Task statement: Output each line from the one that contains "pink goblet [199,382,298,489]" to the final line of the data below, exactly, and include nothing else.

Information supplied:

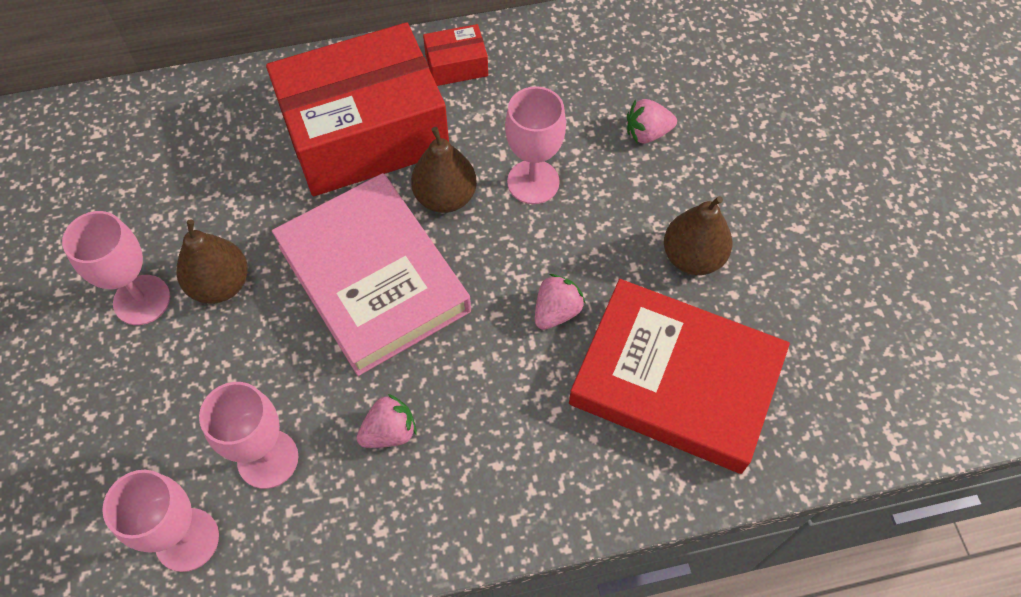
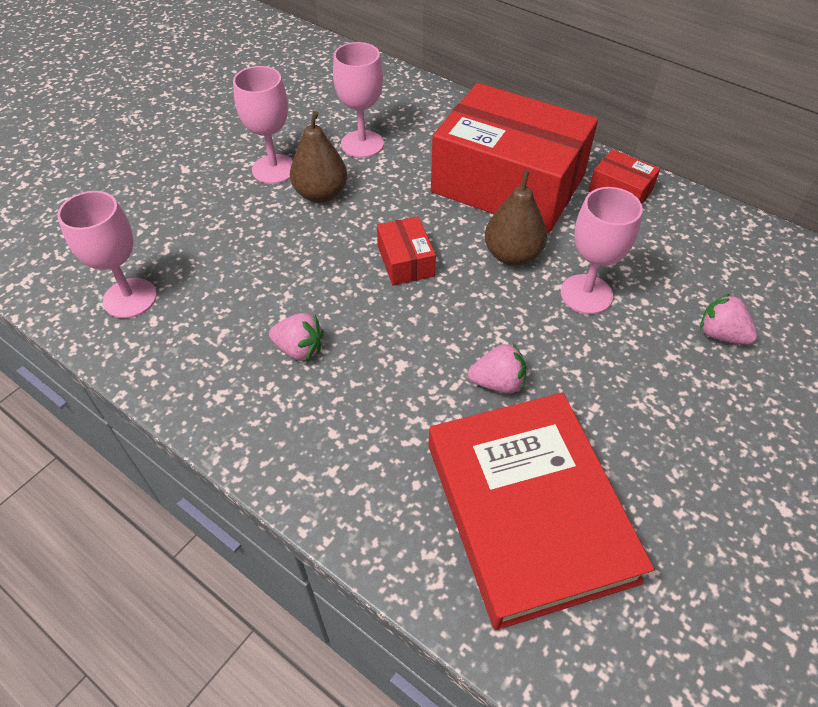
camera: 50 degrees right, 10 degrees down
pink goblet [199,382,298,489] -> pink goblet moved to [333,42,384,158]
pink book [272,173,471,376] -> red box [377,216,436,285]
brown pear [664,196,733,275] -> none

Result for this task:
pink goblet [199,382,298,489] -> pink goblet moved to [333,42,384,158]
pink book [272,173,471,376] -> red box [377,216,436,285]
brown pear [664,196,733,275] -> none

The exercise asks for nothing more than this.